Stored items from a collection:
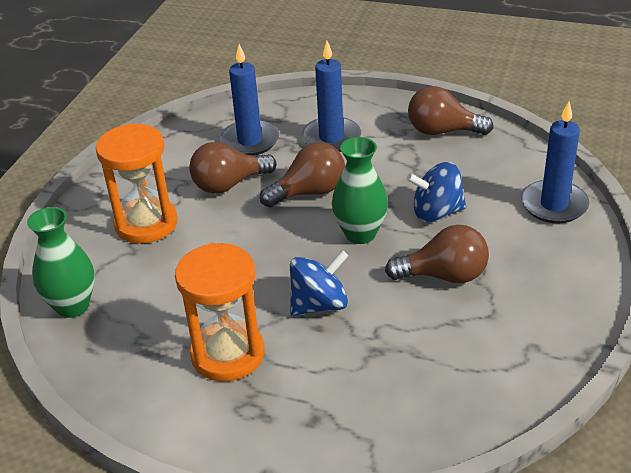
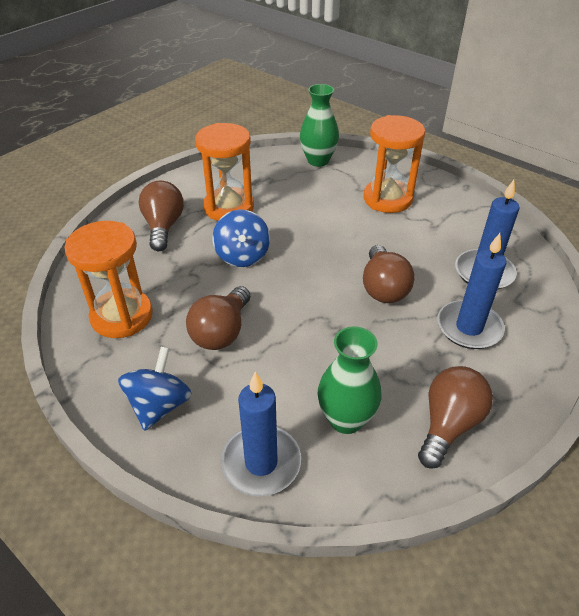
camera: 110 degrees right, 5 degrees up
(229, 184) = (418, 246): brown light bulb -> brown light bulb (163, 226)
(360, 234) = (307, 301): green vase -> green vase (346, 419)
(436, 212) = (306, 360): blue spinning top -> blue spinning top (159, 405)
(480, 361) = (122, 316): none -> orange hourglass

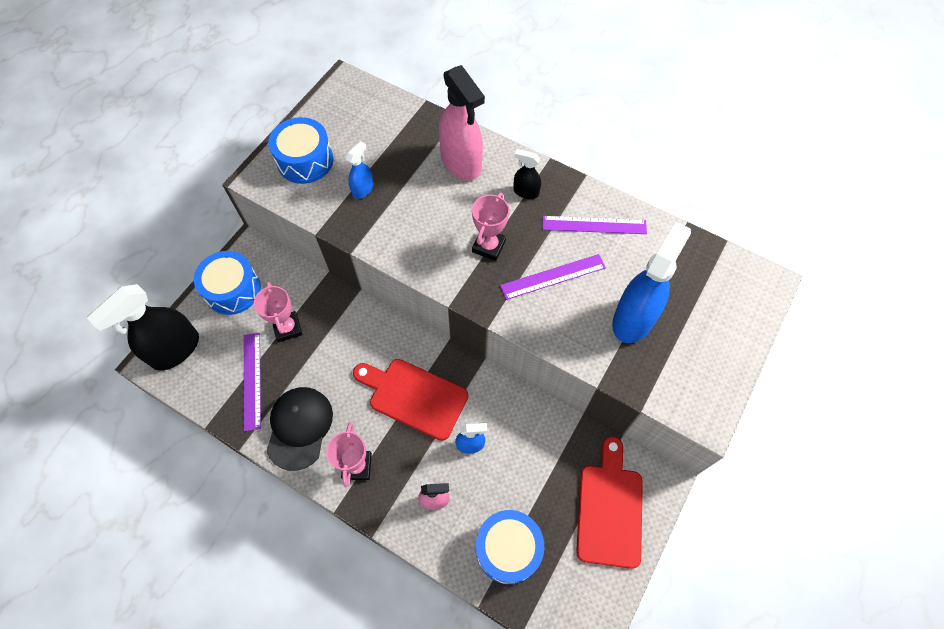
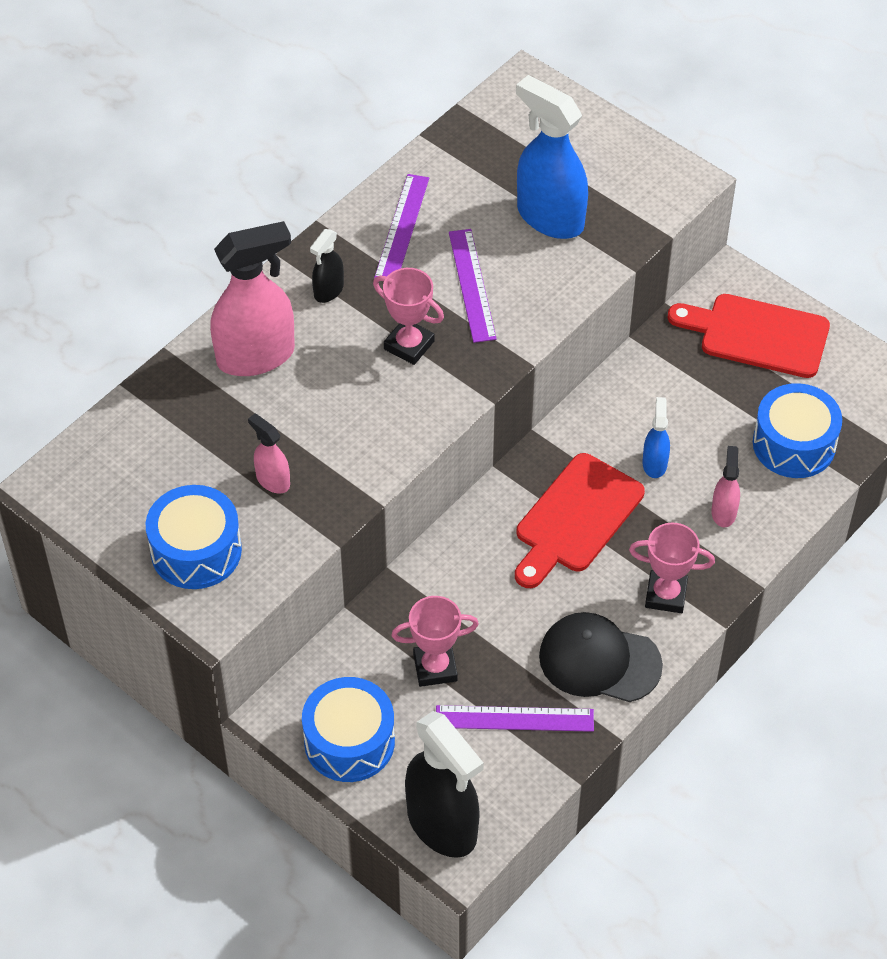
camera: 80 degrees left, 10 degrees down
(363, 189) = (272, 480): blue spray bottle -> pink spray bottle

TASK TO COMPLETE →
For each line in the records that contains the word "degrees", make a copy.

REPLY →
camera: 110 degrees right, 5 degrees up
camera: 80 degrees left, 10 degrees down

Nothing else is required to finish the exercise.